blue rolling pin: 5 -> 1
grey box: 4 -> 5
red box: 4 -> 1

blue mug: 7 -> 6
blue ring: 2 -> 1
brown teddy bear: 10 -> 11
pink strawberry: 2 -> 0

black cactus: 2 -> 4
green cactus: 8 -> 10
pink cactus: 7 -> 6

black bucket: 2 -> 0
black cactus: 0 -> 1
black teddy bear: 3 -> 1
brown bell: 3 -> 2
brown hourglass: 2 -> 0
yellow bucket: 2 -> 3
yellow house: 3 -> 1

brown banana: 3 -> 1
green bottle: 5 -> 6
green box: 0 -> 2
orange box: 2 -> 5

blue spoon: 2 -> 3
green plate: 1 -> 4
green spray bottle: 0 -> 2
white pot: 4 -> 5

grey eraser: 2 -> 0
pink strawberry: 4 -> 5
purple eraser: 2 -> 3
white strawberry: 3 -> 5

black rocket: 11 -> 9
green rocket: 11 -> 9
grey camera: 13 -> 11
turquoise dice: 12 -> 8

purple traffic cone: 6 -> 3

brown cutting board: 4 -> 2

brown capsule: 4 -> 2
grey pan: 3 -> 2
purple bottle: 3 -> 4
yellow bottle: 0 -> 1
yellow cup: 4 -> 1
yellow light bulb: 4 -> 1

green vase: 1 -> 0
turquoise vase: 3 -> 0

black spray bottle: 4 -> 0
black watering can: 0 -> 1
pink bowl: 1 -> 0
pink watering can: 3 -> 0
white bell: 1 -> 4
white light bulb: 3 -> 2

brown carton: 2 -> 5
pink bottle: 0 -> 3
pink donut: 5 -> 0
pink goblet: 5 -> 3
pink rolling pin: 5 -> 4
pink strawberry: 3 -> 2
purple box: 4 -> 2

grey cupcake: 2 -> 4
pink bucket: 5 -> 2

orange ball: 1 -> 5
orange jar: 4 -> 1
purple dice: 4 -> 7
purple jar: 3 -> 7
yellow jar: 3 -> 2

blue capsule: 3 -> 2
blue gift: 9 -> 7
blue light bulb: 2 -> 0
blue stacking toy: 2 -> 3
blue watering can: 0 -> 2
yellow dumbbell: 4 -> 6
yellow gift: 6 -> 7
+ + + +
*TO DO:*
From the entries above, collect every line with the string "cactus" in it.

*ANSWER SECTION:*
black cactus: 2 -> 4
green cactus: 8 -> 10
pink cactus: 7 -> 6
black cactus: 0 -> 1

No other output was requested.